● **Assignment**
The output should be all lines of the entries below in which the word "green" occurs.

-------

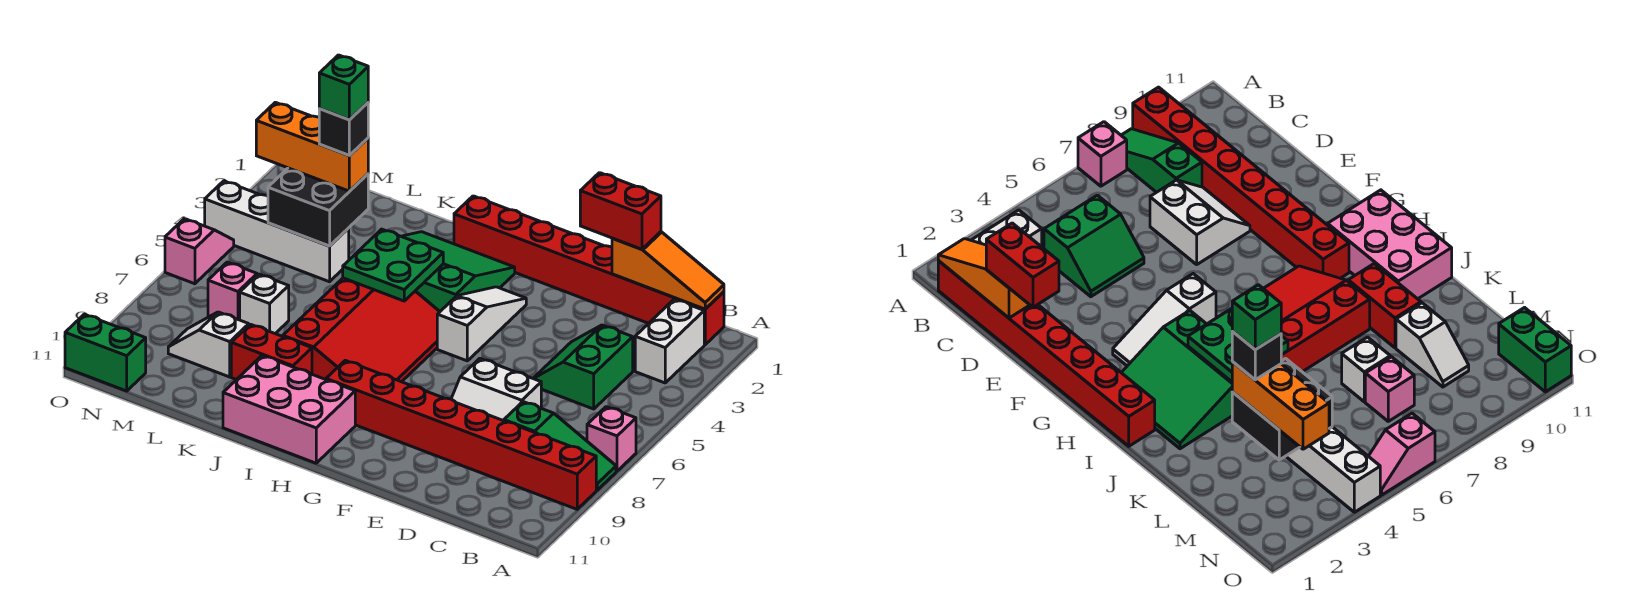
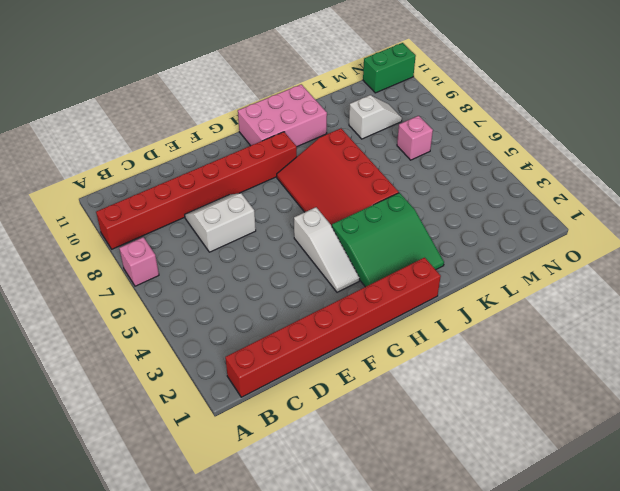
none -> green slope A8:C8 level 1 top C
none -> white brick B2:B3 level 1
none -> green slope C4:D5 level 1 top C

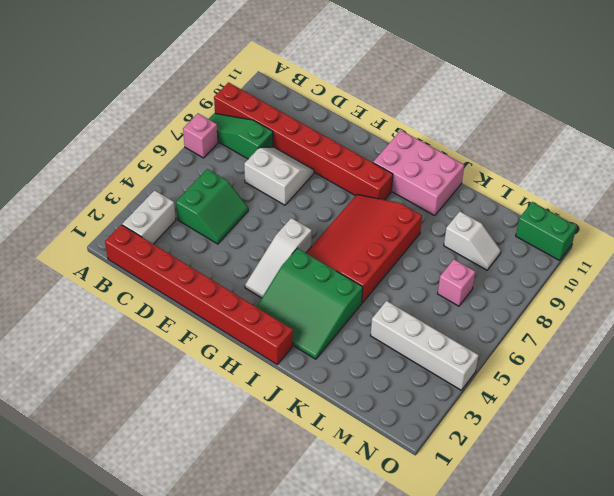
none -> red brick J9:K9 level 1
none -> white brick L7 level 1
none -> pink slope O5:O6 level 1 top 6

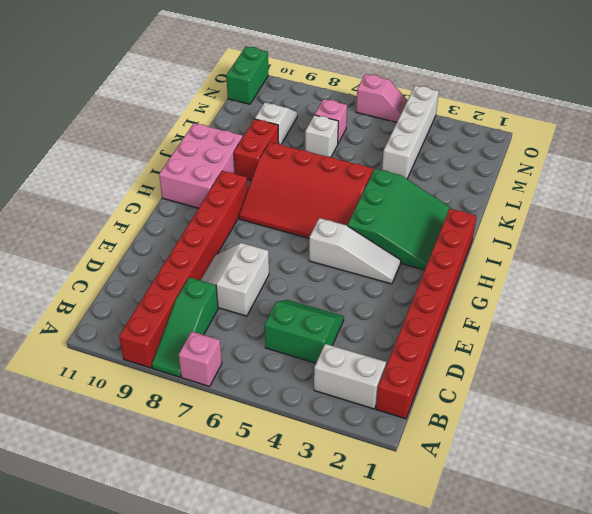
none -> orange slope B1:D1 level 2 top D
none -> green plate I4:J5 level 2
none -> black brick L3:M4 level 2

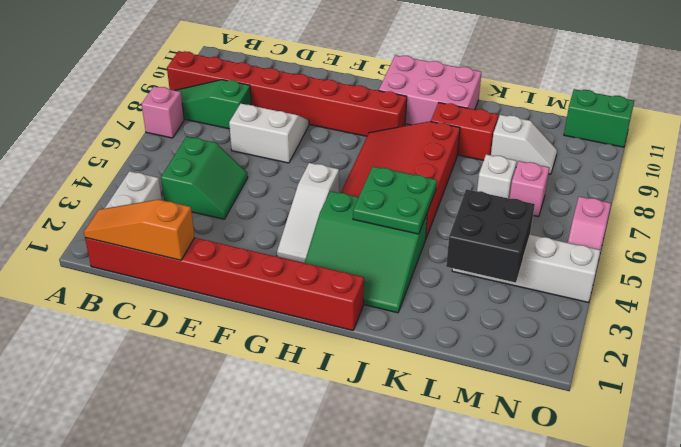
none -> red brick D1:E1 level 3
none -> orange brick L3:N3 level 3
none -> black brick L3 level 4

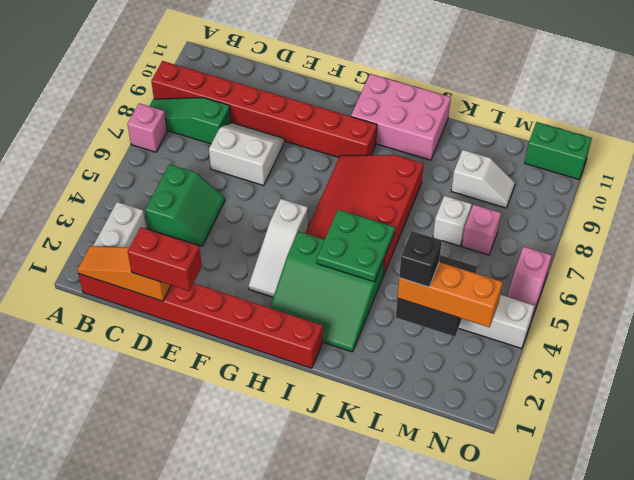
none -> red brick J9:K9 level 1
none -> green brick L3 level 5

-------

● **Solution to this problem**
none -> green slope A8:C8 level 1 top C
none -> green slope C4:D5 level 1 top C
none -> green plate I4:J5 level 2
none -> green brick L3 level 5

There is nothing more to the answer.